• Task to complete: Exactly retype the opening line of the entries and every line after it, ending with the line that contains "pink rectangle: (26, 77)". Skip all pictures.

• Stored data:

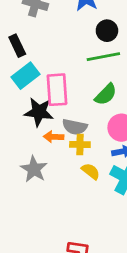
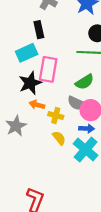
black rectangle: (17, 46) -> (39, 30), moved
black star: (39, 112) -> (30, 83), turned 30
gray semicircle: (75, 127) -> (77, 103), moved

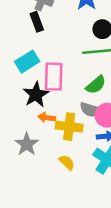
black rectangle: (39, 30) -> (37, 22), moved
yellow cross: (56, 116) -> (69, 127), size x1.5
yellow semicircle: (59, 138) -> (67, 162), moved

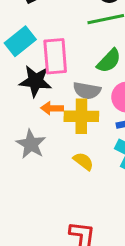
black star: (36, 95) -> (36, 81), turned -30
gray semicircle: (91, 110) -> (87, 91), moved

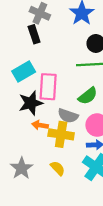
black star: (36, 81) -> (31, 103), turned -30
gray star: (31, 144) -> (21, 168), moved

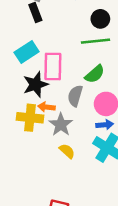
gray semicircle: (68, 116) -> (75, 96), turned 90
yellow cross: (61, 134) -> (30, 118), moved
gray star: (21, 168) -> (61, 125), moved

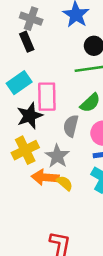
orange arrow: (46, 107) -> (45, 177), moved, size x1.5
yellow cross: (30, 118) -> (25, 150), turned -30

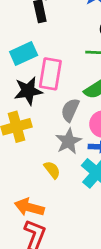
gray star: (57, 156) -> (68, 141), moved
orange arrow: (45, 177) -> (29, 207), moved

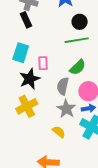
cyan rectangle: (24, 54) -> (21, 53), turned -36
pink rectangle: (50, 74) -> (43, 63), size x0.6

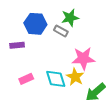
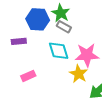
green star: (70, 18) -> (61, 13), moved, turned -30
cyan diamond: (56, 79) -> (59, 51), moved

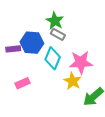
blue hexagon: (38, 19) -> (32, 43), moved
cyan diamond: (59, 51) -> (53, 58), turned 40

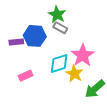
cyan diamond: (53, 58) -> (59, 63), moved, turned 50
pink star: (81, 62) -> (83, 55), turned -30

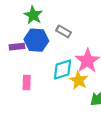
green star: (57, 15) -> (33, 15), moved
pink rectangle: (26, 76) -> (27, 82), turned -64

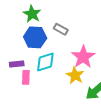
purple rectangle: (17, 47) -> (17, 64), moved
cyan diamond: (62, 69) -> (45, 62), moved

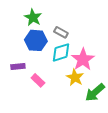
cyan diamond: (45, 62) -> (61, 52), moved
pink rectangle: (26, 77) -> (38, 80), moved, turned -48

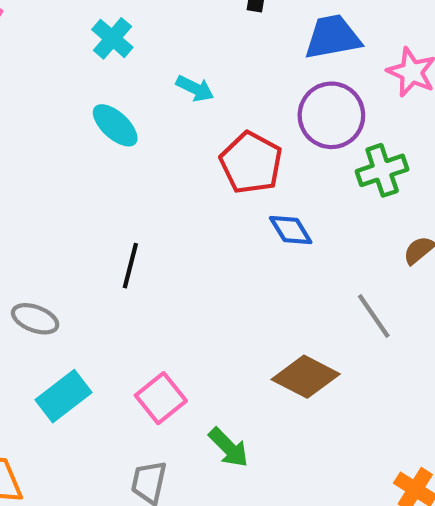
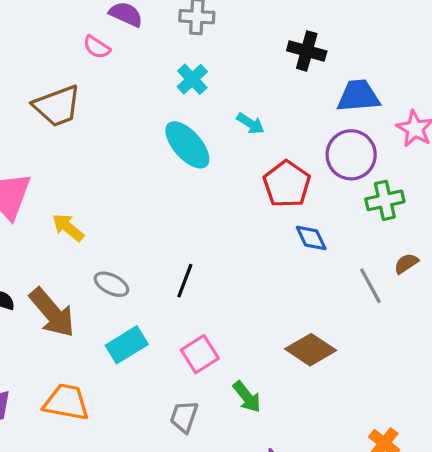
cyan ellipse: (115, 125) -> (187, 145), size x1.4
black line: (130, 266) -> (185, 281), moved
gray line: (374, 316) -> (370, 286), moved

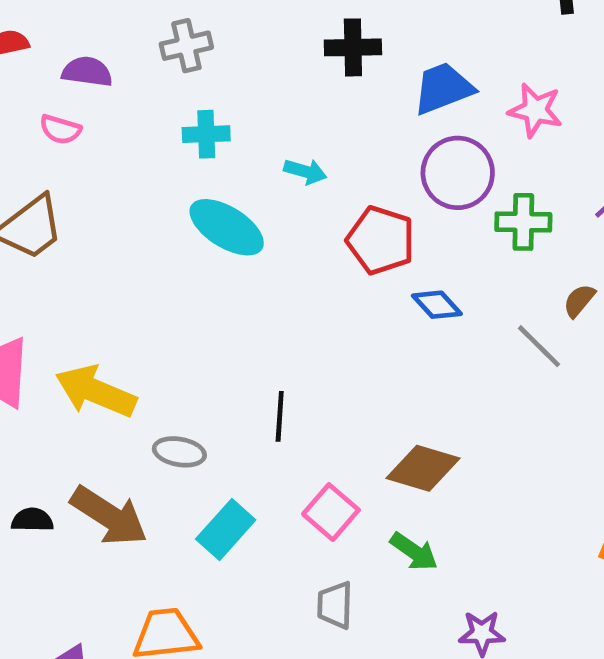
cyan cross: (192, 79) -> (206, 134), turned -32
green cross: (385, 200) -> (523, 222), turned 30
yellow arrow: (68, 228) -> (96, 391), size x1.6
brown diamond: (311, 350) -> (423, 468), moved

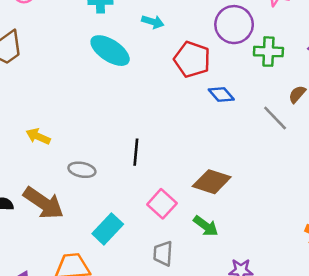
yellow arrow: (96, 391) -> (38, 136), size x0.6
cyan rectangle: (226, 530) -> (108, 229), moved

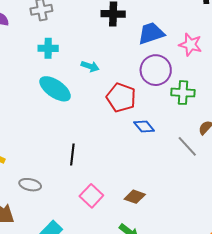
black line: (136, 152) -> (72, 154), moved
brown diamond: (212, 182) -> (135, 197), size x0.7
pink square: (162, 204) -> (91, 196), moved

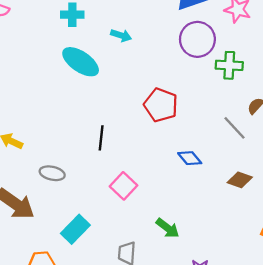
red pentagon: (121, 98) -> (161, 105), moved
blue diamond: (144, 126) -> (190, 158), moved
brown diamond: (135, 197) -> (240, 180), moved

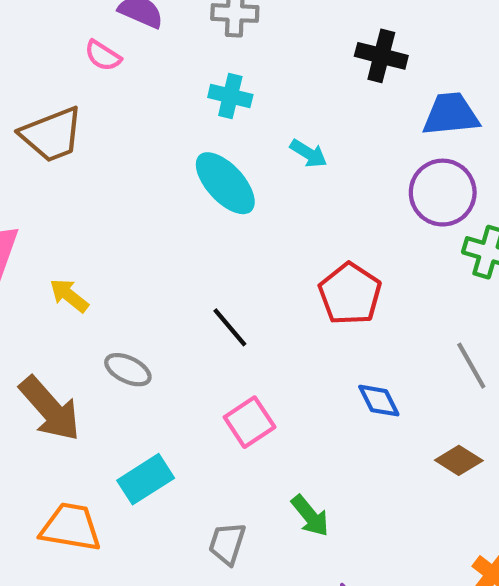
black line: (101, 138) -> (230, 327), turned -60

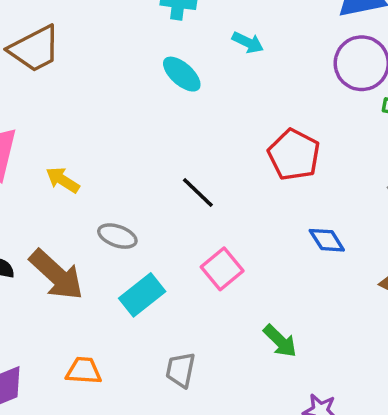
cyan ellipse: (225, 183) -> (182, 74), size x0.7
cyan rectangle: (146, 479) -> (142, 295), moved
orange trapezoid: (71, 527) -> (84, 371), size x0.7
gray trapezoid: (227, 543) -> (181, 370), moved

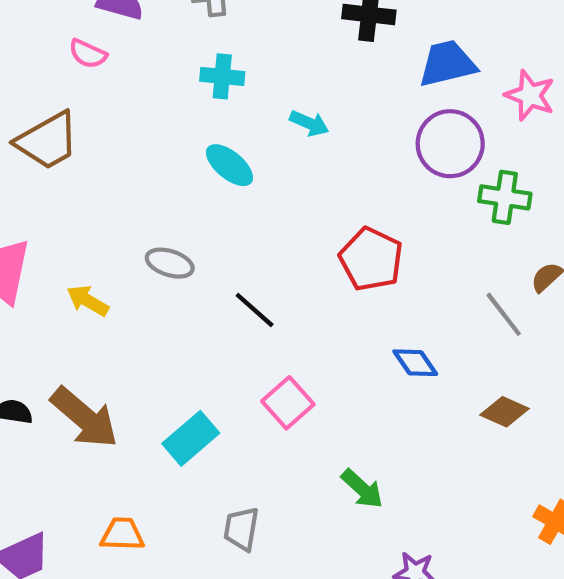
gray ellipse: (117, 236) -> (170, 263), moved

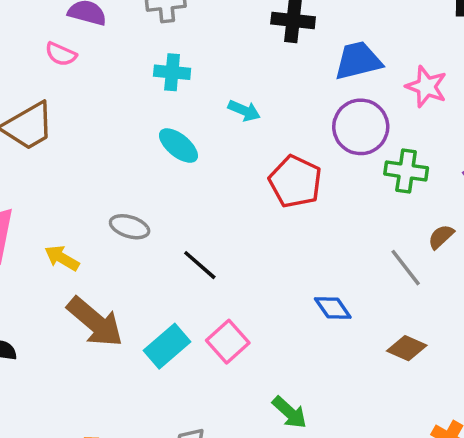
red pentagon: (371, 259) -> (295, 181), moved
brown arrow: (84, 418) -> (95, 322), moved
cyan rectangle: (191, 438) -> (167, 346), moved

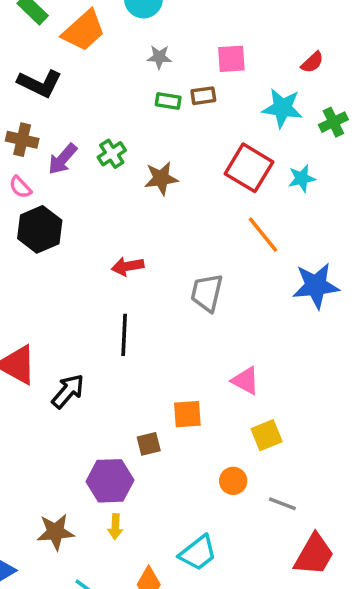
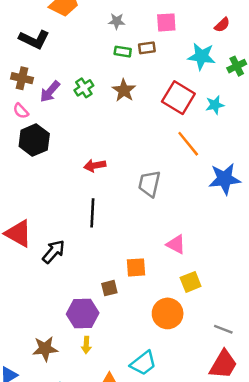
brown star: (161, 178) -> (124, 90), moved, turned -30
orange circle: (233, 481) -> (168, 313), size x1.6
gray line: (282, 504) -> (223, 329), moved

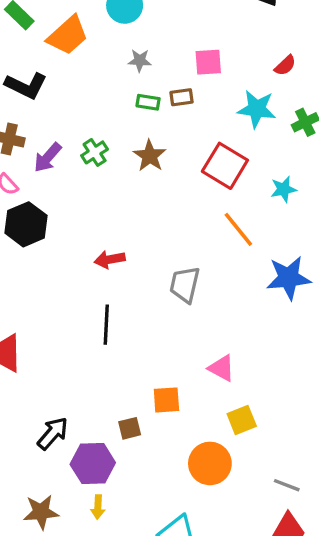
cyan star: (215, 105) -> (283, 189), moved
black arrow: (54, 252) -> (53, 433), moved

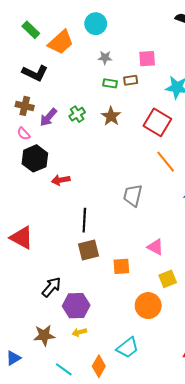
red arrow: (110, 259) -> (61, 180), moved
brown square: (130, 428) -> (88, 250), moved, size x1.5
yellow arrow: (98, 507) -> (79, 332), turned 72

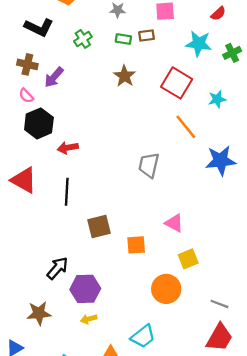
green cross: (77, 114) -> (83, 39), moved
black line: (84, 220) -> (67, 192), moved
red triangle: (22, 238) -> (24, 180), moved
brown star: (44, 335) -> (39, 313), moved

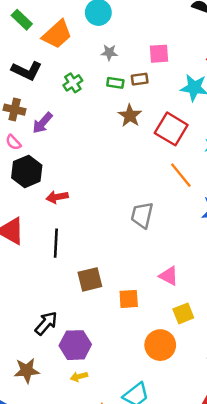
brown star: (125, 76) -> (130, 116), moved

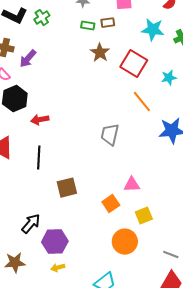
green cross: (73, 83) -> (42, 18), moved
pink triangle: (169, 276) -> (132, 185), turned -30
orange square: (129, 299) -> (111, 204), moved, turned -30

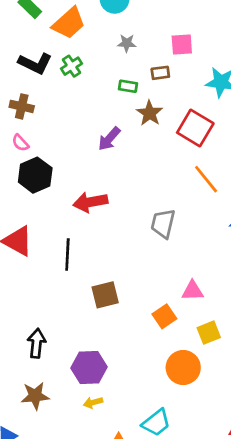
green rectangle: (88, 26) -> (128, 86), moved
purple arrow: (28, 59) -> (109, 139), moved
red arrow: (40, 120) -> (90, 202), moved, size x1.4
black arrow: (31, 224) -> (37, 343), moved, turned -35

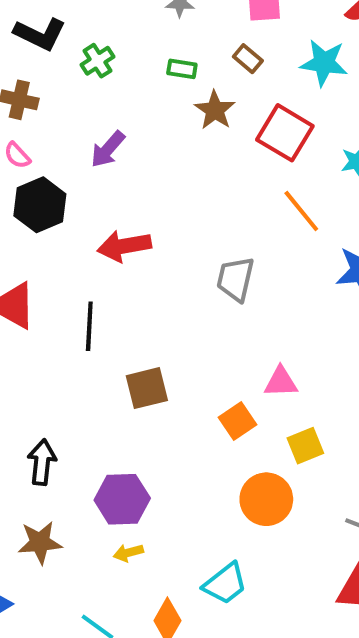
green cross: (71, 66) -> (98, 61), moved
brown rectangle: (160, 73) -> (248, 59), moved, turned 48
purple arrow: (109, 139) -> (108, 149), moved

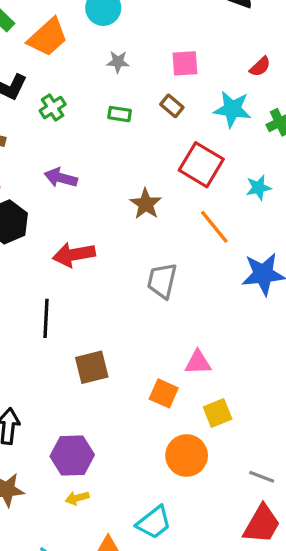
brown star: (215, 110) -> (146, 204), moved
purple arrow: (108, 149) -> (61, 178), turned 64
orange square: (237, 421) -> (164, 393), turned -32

• Solution to the problem:
black rectangle: (17, 46) -> (39, 30), moved
black star: (39, 112) -> (30, 83), turned 30
gray semicircle: (75, 127) -> (77, 103), moved

black rectangle: (39, 30) -> (37, 22), moved
yellow cross: (56, 116) -> (69, 127), size x1.5
yellow semicircle: (59, 138) -> (67, 162), moved

black star: (36, 95) -> (36, 81), turned -30
gray semicircle: (91, 110) -> (87, 91), moved

black star: (36, 81) -> (31, 103), turned -30
gray star: (31, 144) -> (21, 168), moved

gray semicircle: (68, 116) -> (75, 96), turned 90
yellow cross: (61, 134) -> (30, 118), moved
gray star: (21, 168) -> (61, 125), moved

orange arrow: (46, 107) -> (45, 177), moved, size x1.5
yellow cross: (30, 118) -> (25, 150), turned -30

gray star: (57, 156) -> (68, 141), moved
orange arrow: (45, 177) -> (29, 207), moved

cyan rectangle: (24, 54) -> (21, 53), turned -36
pink rectangle: (50, 74) -> (43, 63), size x0.6

green star: (70, 18) -> (61, 13), moved, turned -30
cyan diamond: (56, 79) -> (59, 51), moved

blue hexagon: (38, 19) -> (32, 43), moved
cyan diamond: (59, 51) -> (53, 58), turned 40

cyan diamond: (53, 58) -> (59, 63), moved, turned 50
pink star: (81, 62) -> (83, 55), turned -30

green star: (57, 15) -> (33, 15), moved
pink rectangle: (26, 76) -> (27, 82), turned -64

purple rectangle: (17, 47) -> (17, 64), moved
cyan diamond: (62, 69) -> (45, 62), moved

cyan diamond: (45, 62) -> (61, 52), moved
pink rectangle: (26, 77) -> (38, 80), moved, turned -48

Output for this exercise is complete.